● Stored data:
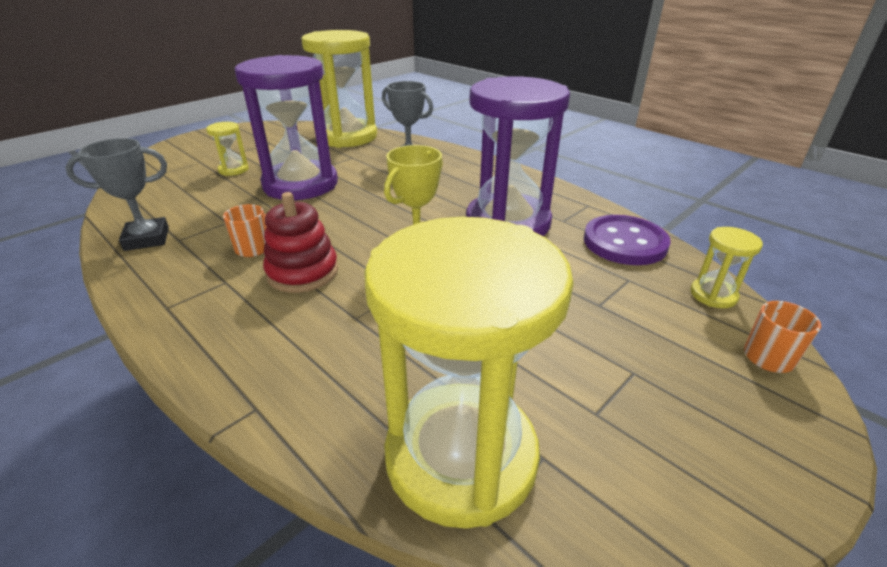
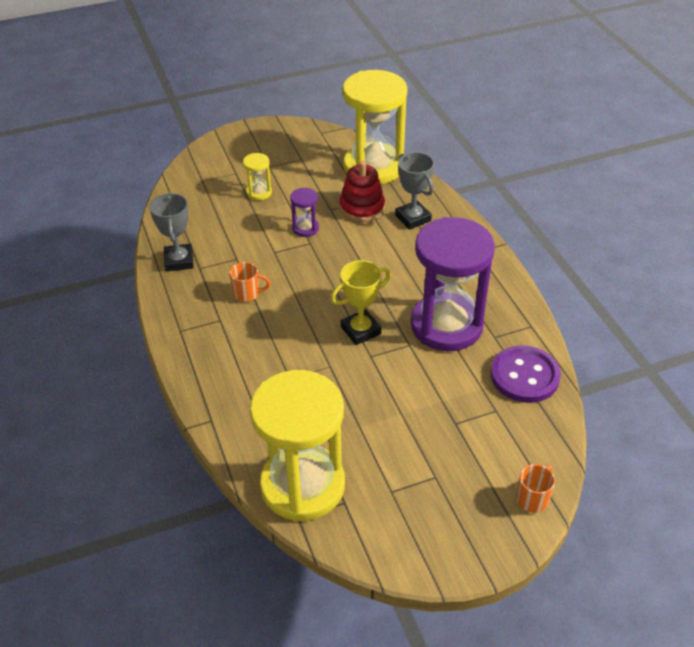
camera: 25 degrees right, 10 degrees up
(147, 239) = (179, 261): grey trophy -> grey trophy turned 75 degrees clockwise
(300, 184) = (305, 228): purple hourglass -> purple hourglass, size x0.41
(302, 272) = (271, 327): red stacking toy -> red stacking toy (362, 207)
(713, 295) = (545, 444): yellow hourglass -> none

==

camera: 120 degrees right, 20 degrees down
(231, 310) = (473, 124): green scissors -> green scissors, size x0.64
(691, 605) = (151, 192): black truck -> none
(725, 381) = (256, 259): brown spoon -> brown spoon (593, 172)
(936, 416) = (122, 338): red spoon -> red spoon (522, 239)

● Task statement:
In the listing above, find each line with "spoon" and copy it.

● Answer area:
(725, 381) = (256, 259): brown spoon -> brown spoon (593, 172)
(936, 416) = (122, 338): red spoon -> red spoon (522, 239)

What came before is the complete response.